• Your instructions:
The lines to find are those in the entries that hold the word "degrees"; copy every one of them.

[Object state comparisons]
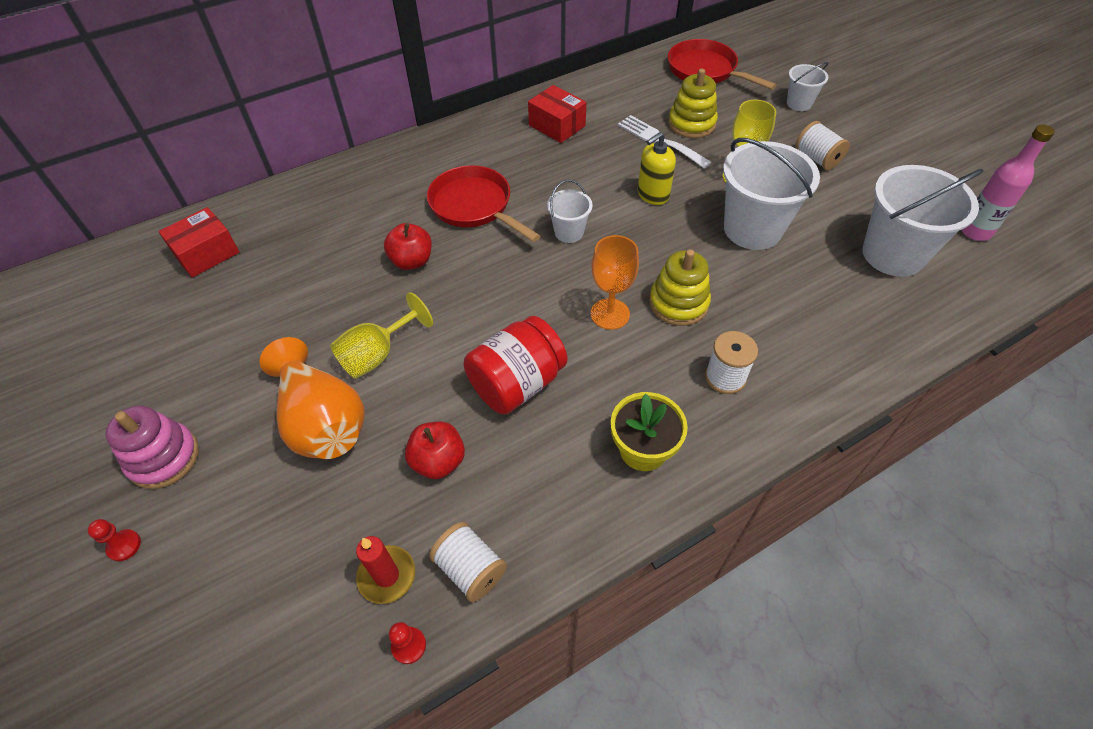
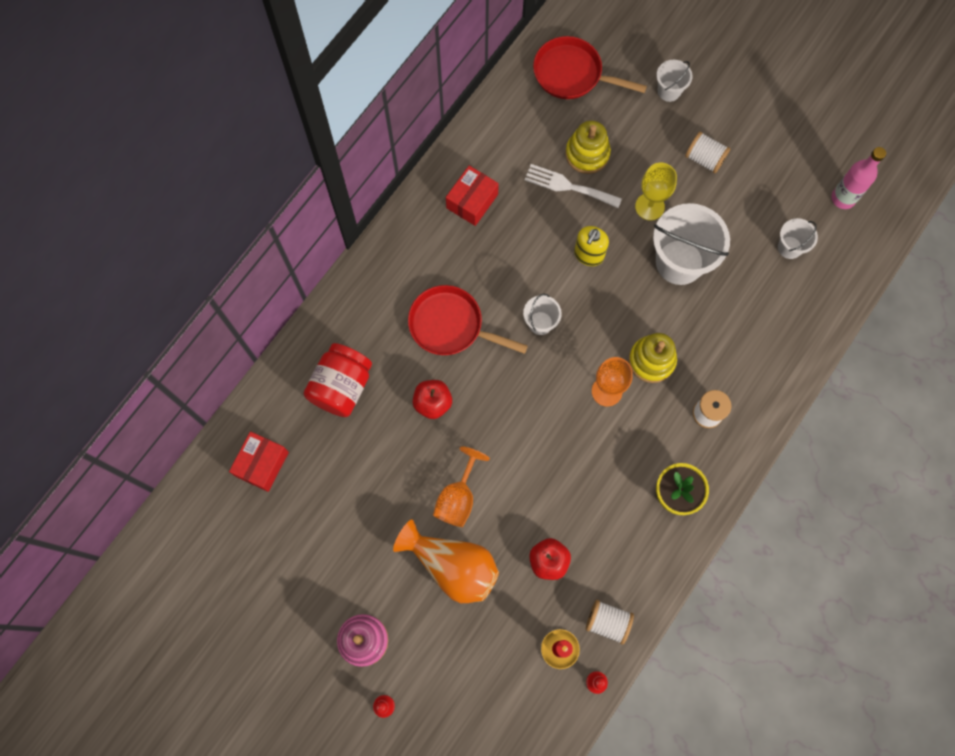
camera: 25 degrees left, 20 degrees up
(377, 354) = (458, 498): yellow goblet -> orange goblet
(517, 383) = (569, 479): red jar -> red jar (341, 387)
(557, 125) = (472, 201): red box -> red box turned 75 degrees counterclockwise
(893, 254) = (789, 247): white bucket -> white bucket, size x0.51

• Solved problem:
camera: 25 degrees left, 20 degrees up
(557, 125) = (472, 201): red box -> red box turned 75 degrees counterclockwise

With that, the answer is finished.